What you have to do
Write the records below out again word for word, with the pictures removed.

Data extract
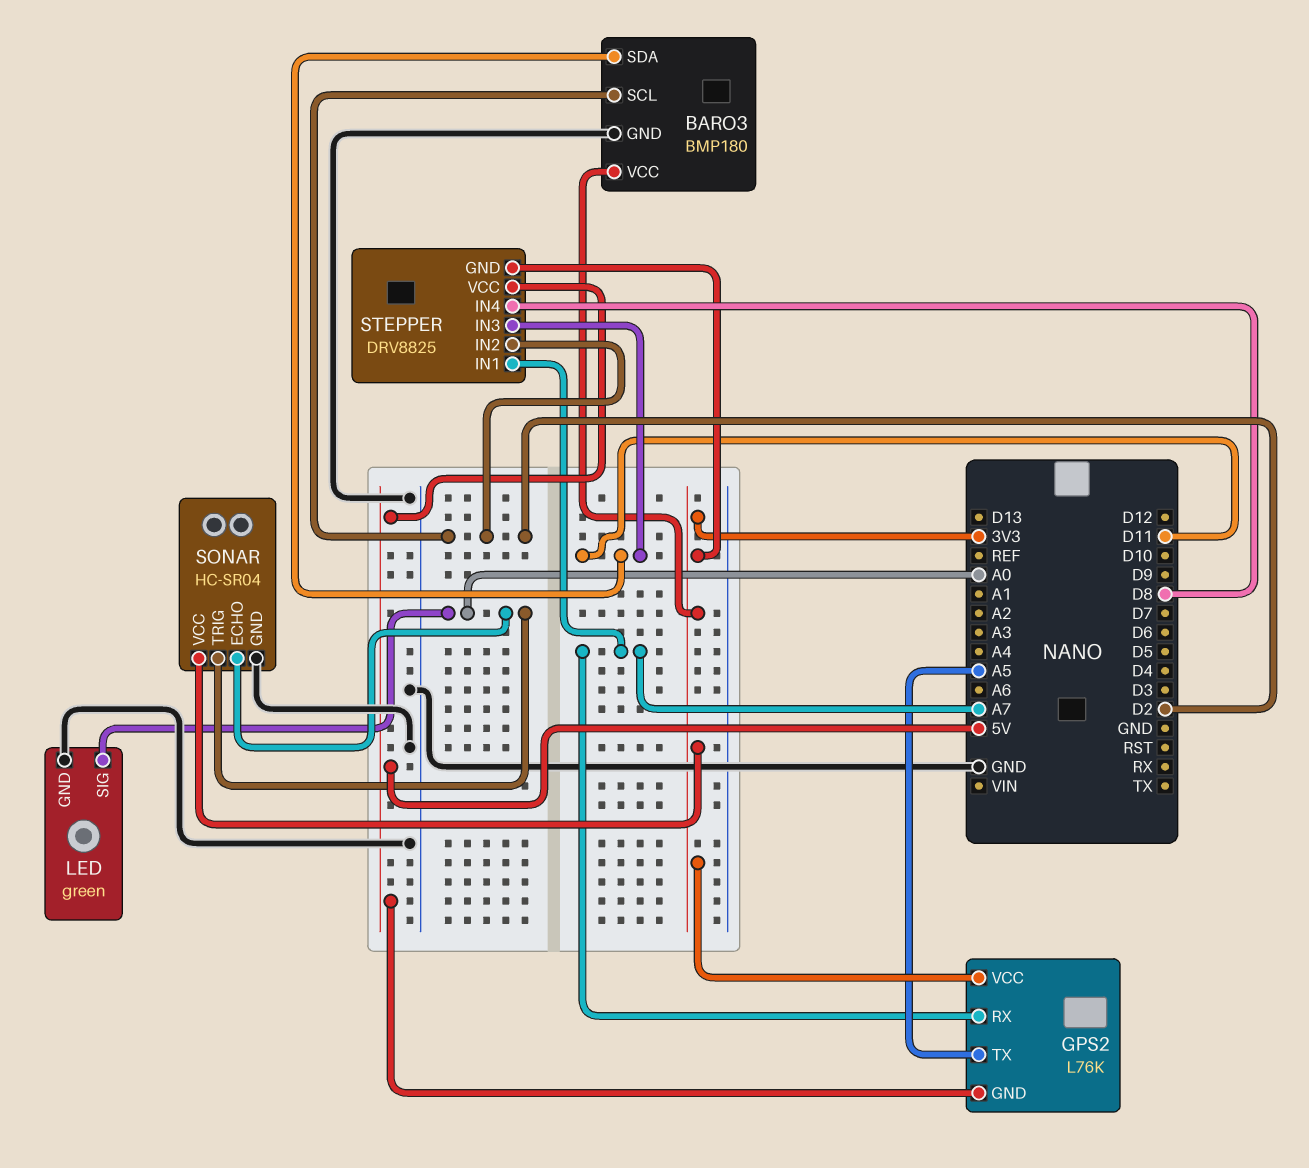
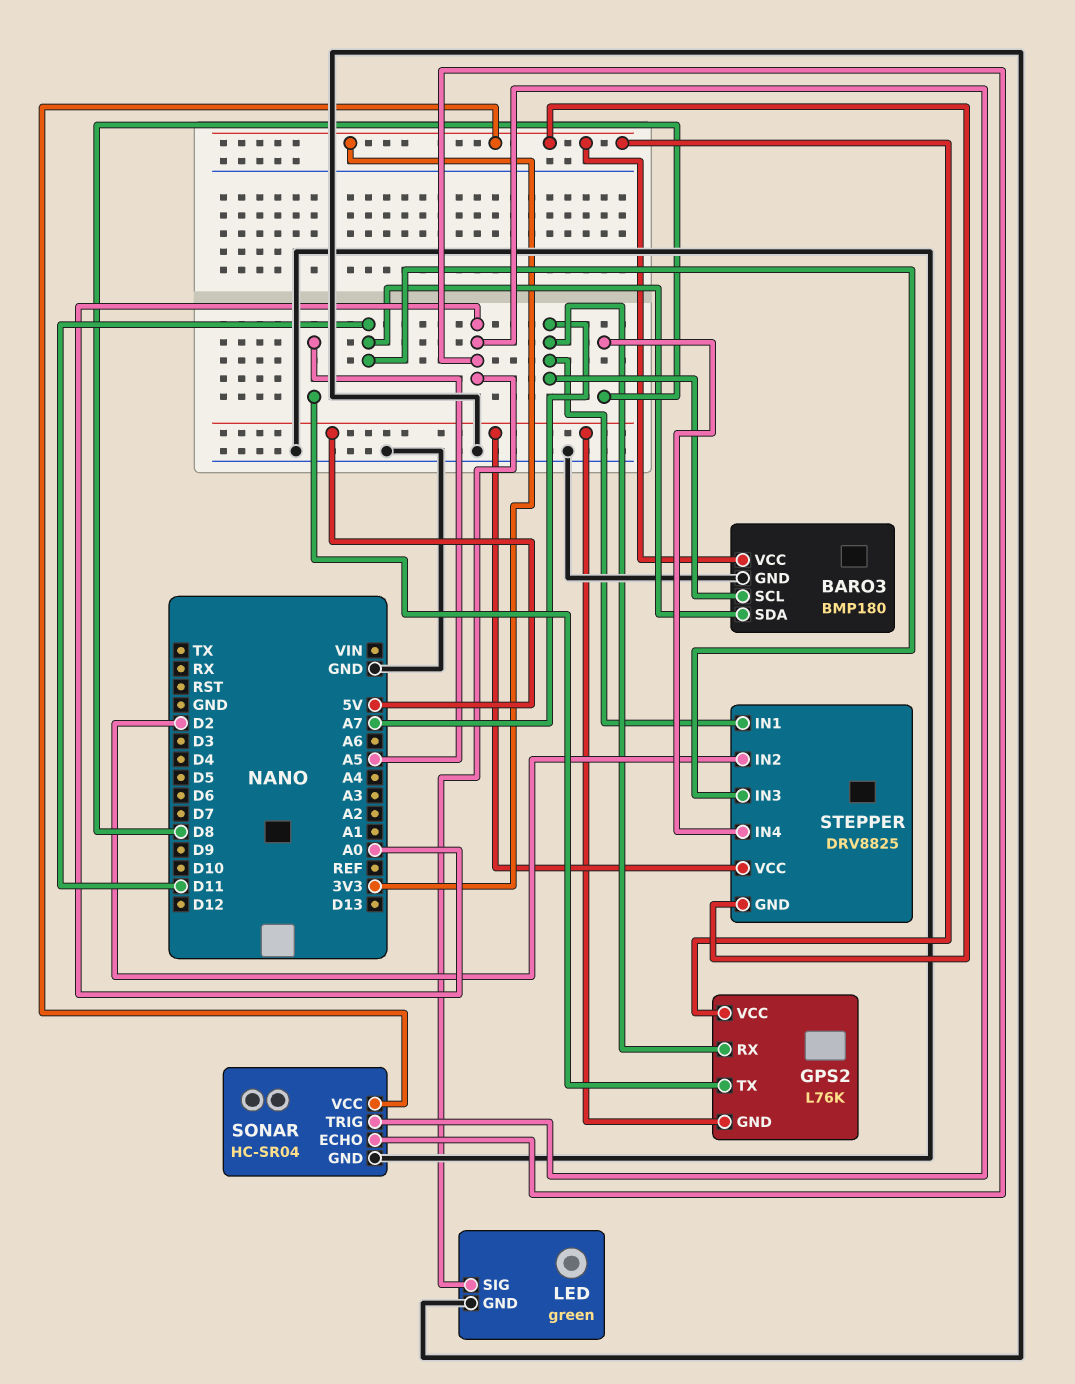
BARO3 pin SCL: D2 -> A7

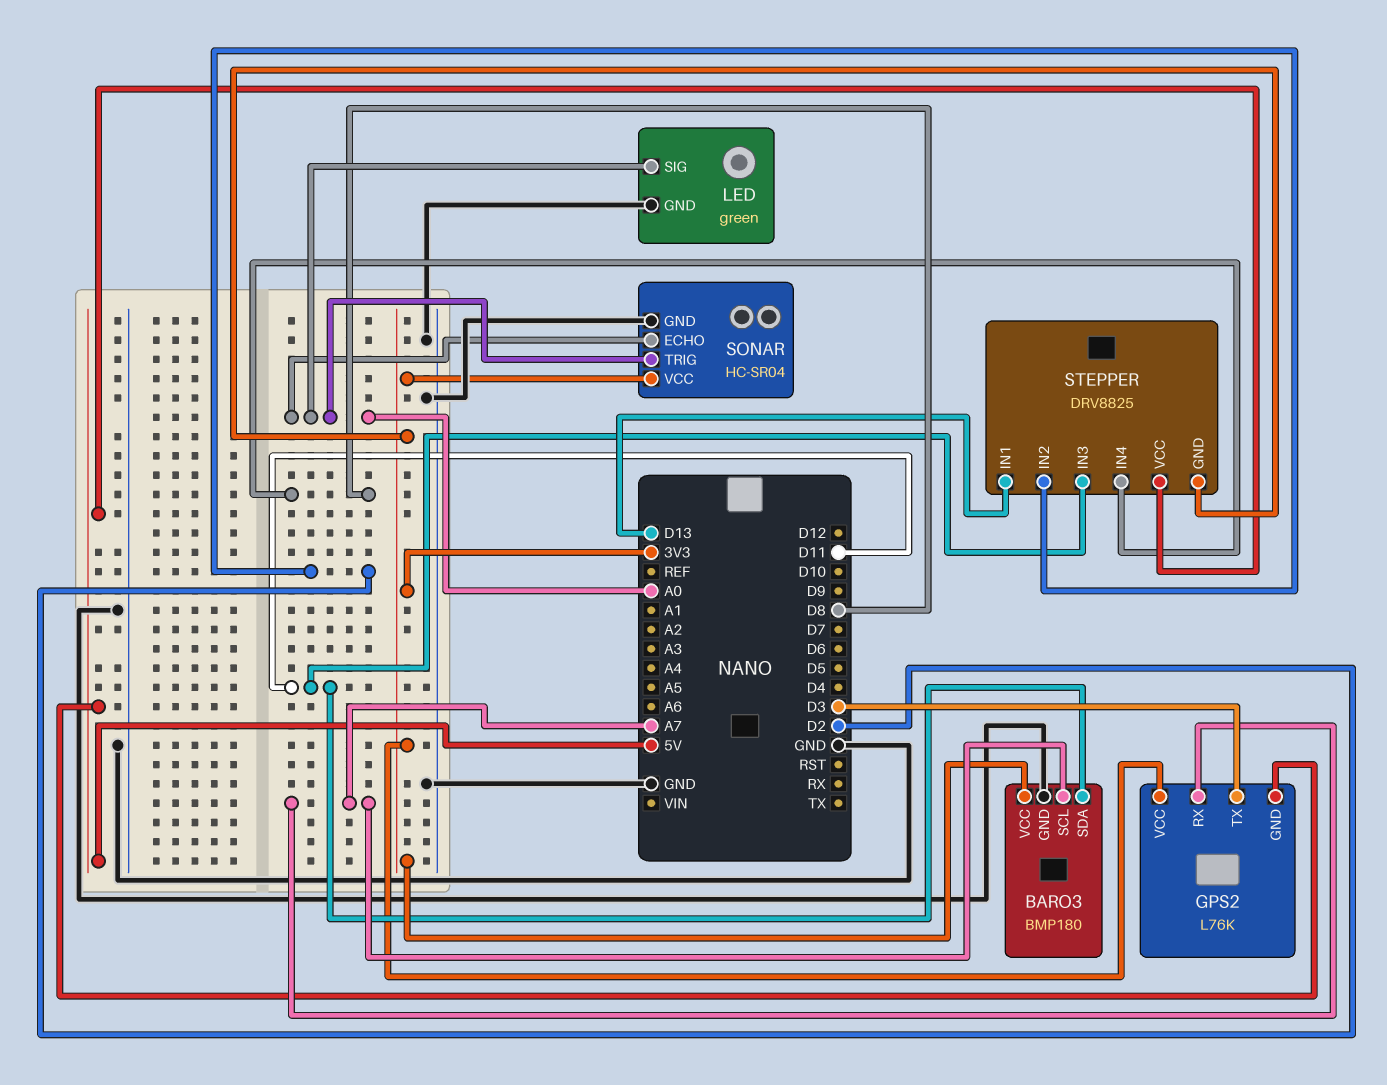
GPS2 pin TX: A5 -> D3
STEPPER pin IN1: A7 -> D13

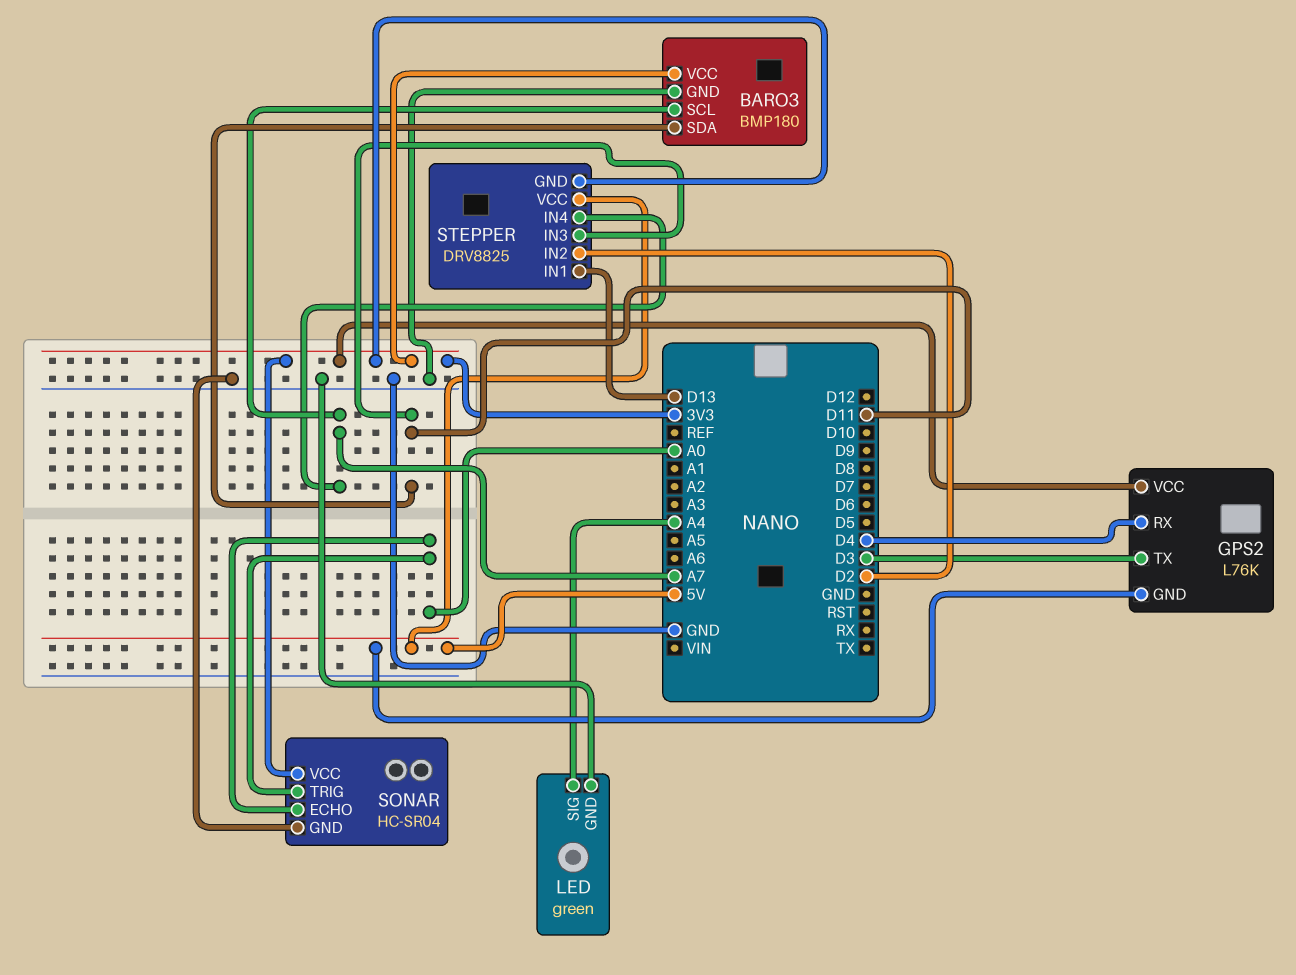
GPS2 pin RX: A7 -> D4
LED pin SIG: A0 -> A4
STEPPER pin IN4: D8 -> A7

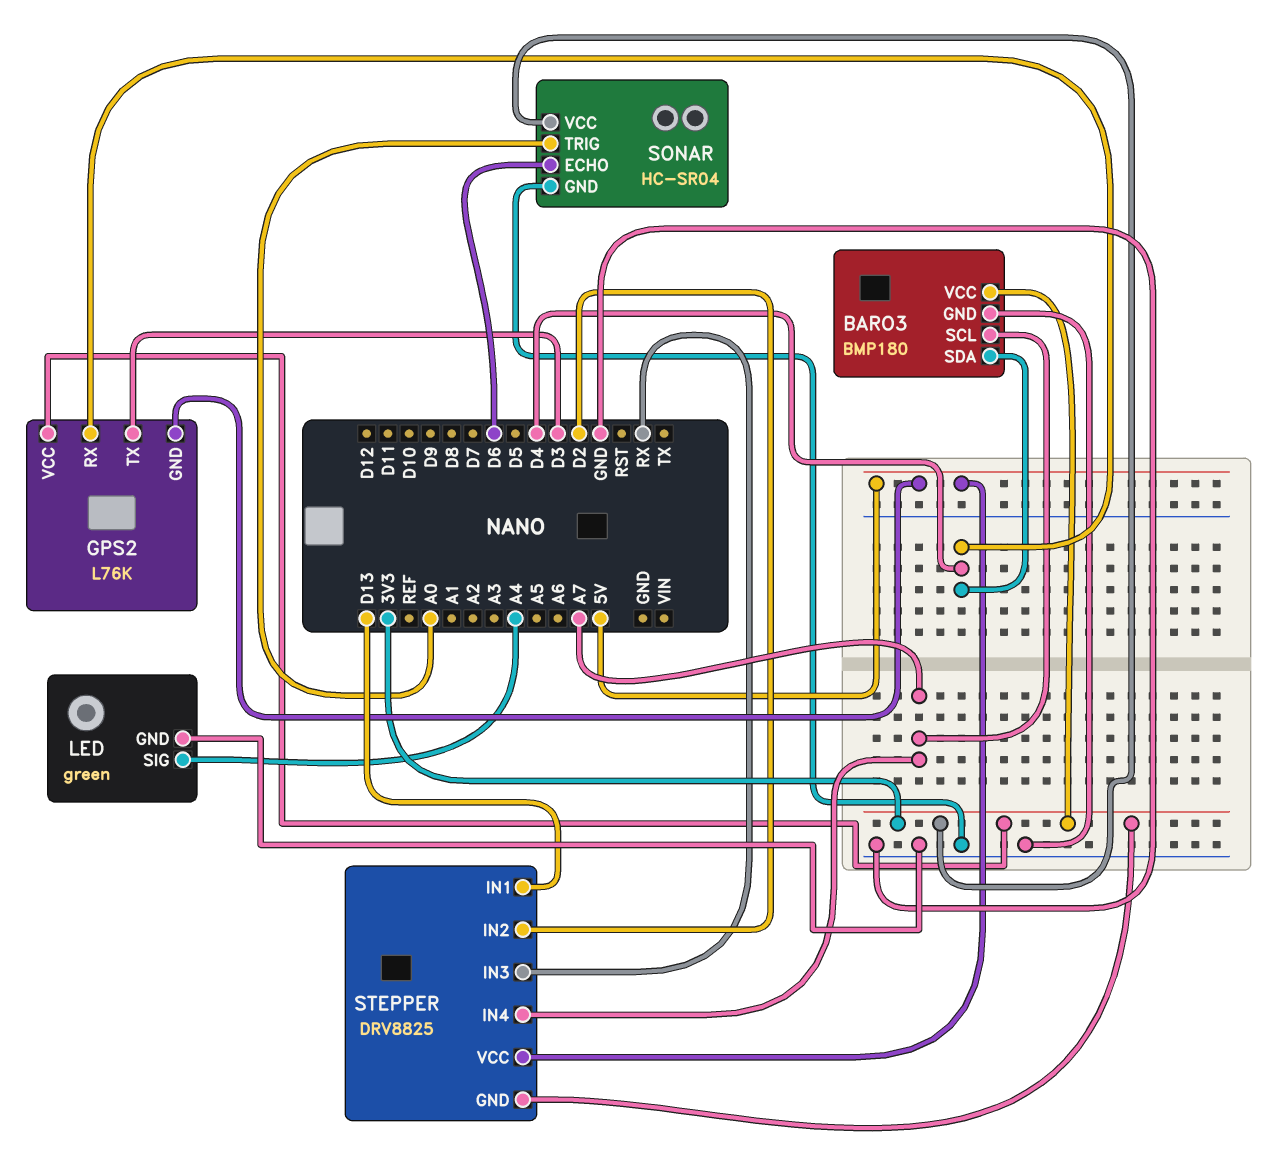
BARO3 pin SDA: D11 -> D4
SONAR pin ECHO: A0 -> D6
STEPPER pin IN3: D11 -> RX

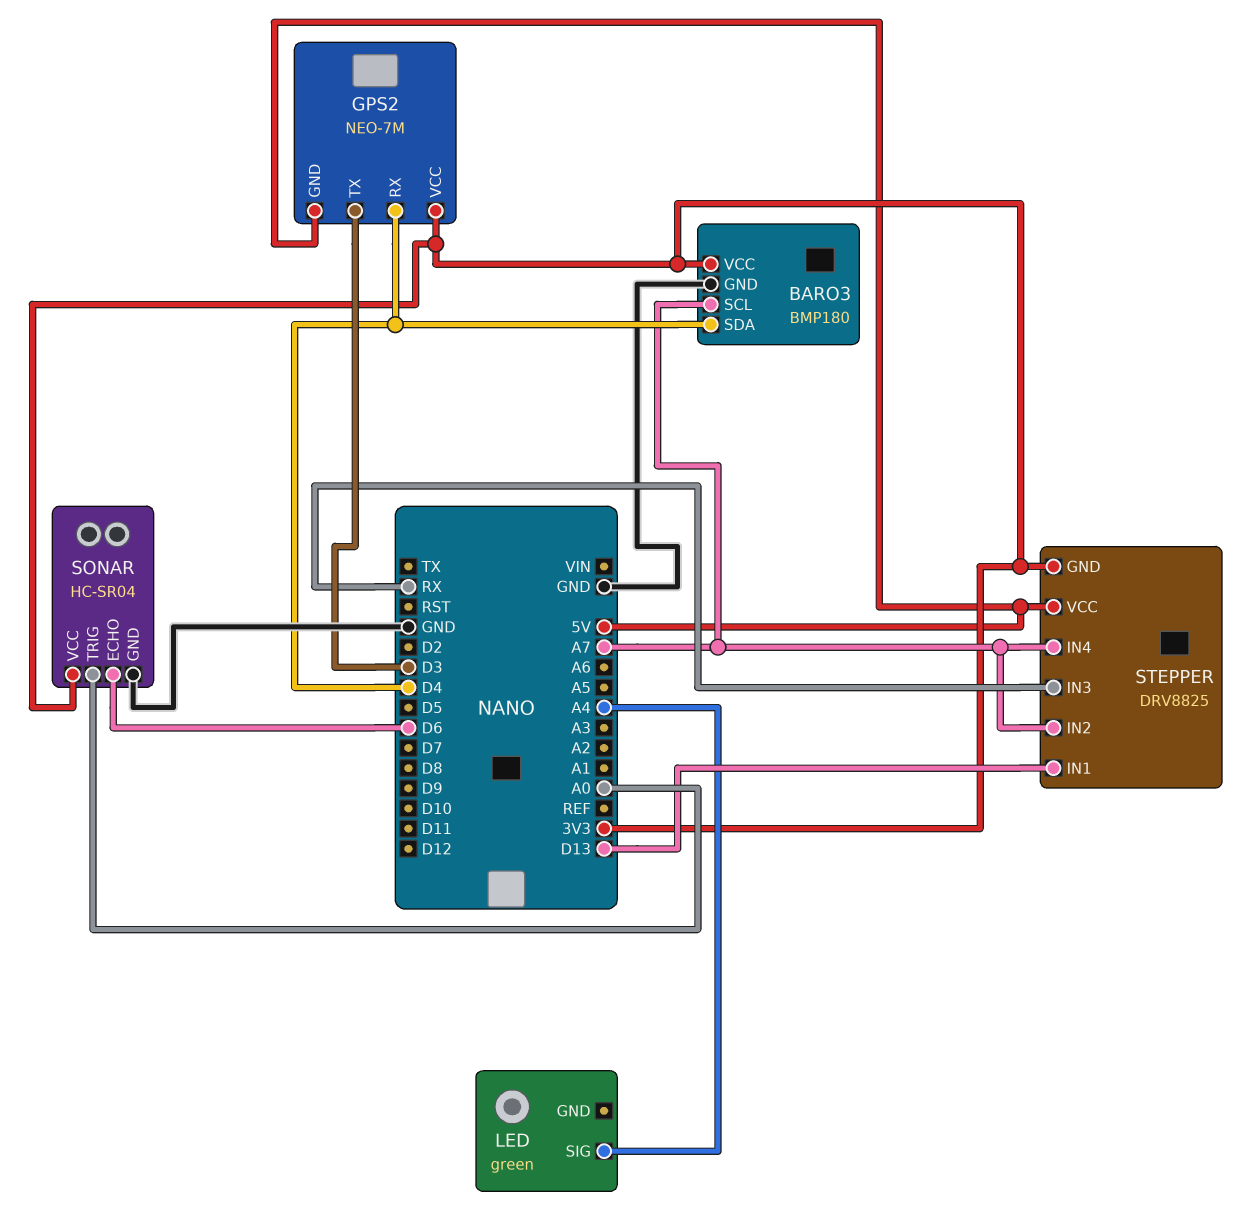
GPS2: L76K -> NEO-7M
LED pin GND: GND -> none
STEPPER pin IN2: D2 -> A7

Answer for this exercise
BARO3 pin SCL: D2 -> A7

GPS2 pin TX: A5 -> D3
STEPPER pin IN1: A7 -> D13

GPS2 pin RX: A7 -> D4
LED pin SIG: A0 -> A4
STEPPER pin IN4: D8 -> A7

BARO3 pin SDA: D11 -> D4
SONAR pin ECHO: A0 -> D6
STEPPER pin IN3: D11 -> RX

GPS2: L76K -> NEO-7M
LED pin GND: GND -> none
STEPPER pin IN2: D2 -> A7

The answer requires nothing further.